[Opening PROVIDED INFORMATION section]
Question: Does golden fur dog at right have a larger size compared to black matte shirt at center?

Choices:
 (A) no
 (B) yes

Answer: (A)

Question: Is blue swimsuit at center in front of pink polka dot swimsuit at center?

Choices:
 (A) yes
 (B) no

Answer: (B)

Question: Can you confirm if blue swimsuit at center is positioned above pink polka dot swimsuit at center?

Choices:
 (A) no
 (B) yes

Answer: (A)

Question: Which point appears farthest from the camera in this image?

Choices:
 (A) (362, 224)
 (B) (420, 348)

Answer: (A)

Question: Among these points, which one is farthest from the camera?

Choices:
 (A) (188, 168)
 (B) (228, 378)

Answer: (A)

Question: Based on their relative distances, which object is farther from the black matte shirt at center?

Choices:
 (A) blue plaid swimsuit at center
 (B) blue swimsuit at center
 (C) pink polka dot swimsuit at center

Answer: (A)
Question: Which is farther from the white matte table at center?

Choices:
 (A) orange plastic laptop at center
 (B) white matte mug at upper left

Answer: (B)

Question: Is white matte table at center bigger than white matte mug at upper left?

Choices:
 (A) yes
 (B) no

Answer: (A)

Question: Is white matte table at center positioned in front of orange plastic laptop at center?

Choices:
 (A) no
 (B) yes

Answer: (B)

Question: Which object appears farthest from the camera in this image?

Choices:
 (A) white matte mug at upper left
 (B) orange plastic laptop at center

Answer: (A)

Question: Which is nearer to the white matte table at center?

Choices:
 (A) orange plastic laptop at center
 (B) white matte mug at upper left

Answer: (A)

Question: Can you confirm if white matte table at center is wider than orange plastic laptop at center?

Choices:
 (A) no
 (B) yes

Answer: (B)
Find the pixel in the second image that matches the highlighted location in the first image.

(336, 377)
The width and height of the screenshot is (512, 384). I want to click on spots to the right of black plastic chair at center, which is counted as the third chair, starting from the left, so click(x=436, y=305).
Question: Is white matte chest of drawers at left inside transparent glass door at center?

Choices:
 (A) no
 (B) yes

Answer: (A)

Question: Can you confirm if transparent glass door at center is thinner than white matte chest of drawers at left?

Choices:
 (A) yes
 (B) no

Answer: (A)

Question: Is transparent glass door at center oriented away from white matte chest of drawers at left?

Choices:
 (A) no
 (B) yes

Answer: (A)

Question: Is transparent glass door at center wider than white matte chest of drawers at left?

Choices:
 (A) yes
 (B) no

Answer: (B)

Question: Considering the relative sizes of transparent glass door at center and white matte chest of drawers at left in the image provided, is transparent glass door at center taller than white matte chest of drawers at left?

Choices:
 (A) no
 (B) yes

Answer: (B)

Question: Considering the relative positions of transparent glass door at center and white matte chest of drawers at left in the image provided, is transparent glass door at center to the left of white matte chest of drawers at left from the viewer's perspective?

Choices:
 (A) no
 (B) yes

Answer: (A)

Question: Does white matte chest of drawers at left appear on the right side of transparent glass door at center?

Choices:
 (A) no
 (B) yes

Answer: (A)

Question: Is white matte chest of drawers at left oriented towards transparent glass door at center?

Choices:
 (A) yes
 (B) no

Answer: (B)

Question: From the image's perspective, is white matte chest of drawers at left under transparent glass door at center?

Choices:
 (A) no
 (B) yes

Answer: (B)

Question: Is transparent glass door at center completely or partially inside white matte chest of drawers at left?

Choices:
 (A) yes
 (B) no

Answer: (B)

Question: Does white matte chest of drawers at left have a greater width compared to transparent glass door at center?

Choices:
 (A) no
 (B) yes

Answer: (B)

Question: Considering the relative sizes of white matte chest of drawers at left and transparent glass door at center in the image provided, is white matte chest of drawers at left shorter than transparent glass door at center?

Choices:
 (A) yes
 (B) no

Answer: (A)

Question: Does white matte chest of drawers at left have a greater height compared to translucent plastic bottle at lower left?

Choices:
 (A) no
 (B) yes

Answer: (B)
[Closing PROVIDED INFORMATION section]
TASK STATEMENT. Return the lines of the items above verbatim, starting at the line containing "Question: Based on" and ending at the line containing "Question: Which is farther".

THE ANSWER.
Question: Based on their relative distances, which object is farther from the black matte shirt at center?

Choices:
 (A) blue plaid swimsuit at center
 (B) blue swimsuit at center
 (C) pink polka dot swimsuit at center

Answer: (A)
Question: Which is farther from the white matte table at center?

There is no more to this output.